**Brief**: Return the lines below that contain "minus".

------------------------

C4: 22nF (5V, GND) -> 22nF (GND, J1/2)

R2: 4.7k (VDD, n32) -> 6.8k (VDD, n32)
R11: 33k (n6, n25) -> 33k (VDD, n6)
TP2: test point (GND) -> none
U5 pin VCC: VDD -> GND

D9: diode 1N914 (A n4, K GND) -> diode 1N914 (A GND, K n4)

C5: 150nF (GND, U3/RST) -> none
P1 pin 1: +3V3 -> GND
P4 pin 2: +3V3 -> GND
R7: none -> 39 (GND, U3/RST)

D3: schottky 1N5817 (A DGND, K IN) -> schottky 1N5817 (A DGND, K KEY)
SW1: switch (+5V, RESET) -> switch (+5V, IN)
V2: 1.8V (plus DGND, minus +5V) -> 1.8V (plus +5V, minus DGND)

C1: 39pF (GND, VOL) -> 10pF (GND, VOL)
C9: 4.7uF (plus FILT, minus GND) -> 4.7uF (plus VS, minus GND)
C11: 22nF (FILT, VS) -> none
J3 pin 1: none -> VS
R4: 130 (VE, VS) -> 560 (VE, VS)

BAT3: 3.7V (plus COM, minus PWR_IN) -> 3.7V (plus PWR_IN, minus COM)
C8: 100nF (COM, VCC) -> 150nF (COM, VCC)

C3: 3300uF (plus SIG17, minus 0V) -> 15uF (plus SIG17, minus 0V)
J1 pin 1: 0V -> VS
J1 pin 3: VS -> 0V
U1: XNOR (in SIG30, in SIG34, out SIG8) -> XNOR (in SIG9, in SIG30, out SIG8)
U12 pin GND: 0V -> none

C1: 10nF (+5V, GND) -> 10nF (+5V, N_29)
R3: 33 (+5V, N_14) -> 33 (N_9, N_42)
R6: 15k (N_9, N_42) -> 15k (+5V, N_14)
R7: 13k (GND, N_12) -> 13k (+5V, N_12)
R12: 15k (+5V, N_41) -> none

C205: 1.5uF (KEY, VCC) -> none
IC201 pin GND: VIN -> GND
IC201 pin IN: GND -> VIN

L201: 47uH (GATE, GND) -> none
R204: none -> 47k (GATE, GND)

------------------------

**Solution**:
V2: 1.8V (plus DGND, minus +5V) -> 1.8V (plus +5V, minus DGND)
C9: 4.7uF (plus FILT, minus GND) -> 4.7uF (plus VS, minus GND)
BAT3: 3.7V (plus COM, minus PWR_IN) -> 3.7V (plus PWR_IN, minus COM)
C3: 3300uF (plus SIG17, minus 0V) -> 15uF (plus SIG17, minus 0V)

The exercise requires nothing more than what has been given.